*Instructions to follow*:
Your job is to set down the stretch of entries that opens with the line containing "R1: 10k (+12V, DGND) -> 10k (+12V, RESET)" and closes with the line containing "C16: none -> 3.3uF (GND, N3)". Keep both end lines, copy each exactly, and add nothing.

*Input material*:

------------------------------------------------

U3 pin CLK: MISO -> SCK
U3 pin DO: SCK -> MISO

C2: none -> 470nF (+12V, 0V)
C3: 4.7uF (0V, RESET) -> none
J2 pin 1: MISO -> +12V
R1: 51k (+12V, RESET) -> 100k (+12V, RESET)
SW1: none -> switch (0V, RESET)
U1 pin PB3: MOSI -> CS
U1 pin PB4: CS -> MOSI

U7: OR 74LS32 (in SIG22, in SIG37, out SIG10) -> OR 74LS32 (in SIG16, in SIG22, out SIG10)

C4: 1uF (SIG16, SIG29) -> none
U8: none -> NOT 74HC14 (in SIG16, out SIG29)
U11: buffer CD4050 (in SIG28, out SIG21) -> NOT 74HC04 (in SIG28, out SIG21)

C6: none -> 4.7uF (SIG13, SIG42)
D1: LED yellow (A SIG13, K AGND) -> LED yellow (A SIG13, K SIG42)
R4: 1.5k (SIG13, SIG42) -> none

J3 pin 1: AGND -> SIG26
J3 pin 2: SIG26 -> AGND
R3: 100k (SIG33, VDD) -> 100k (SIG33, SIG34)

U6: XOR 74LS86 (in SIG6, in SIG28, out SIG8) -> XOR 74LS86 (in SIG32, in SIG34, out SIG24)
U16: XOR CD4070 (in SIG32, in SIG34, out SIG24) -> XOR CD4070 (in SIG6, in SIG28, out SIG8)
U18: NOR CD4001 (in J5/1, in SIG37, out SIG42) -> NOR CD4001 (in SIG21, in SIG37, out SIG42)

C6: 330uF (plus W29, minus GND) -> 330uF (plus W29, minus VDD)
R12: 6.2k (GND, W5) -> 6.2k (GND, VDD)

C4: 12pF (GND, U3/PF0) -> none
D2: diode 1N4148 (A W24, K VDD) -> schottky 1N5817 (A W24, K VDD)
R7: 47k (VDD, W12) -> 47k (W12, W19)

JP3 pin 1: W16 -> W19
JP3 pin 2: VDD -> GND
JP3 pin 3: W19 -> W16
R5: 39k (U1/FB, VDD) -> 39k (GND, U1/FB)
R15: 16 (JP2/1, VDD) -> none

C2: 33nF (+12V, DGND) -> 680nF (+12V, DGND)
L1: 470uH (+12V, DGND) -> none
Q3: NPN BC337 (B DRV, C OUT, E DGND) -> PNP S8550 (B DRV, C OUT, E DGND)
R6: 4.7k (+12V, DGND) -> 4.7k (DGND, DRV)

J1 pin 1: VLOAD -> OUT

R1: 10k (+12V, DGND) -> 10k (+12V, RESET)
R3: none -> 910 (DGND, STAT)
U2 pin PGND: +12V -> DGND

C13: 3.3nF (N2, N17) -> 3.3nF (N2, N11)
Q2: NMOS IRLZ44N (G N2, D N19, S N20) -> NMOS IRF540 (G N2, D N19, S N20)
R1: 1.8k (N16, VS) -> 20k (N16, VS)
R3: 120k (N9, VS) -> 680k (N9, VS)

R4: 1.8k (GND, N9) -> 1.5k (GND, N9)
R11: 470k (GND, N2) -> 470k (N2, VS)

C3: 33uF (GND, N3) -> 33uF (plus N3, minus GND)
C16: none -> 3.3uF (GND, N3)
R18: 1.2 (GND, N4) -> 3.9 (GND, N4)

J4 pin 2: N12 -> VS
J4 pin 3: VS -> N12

------------------------------------------------

*Result of the task*:
R1: 10k (+12V, DGND) -> 10k (+12V, RESET)
R3: none -> 910 (DGND, STAT)
U2 pin PGND: +12V -> DGND

C13: 3.3nF (N2, N17) -> 3.3nF (N2, N11)
Q2: NMOS IRLZ44N (G N2, D N19, S N20) -> NMOS IRF540 (G N2, D N19, S N20)
R1: 1.8k (N16, VS) -> 20k (N16, VS)
R3: 120k (N9, VS) -> 680k (N9, VS)

R4: 1.8k (GND, N9) -> 1.5k (GND, N9)
R11: 470k (GND, N2) -> 470k (N2, VS)

C3: 33uF (GND, N3) -> 33uF (plus N3, minus GND)
C16: none -> 3.3uF (GND, N3)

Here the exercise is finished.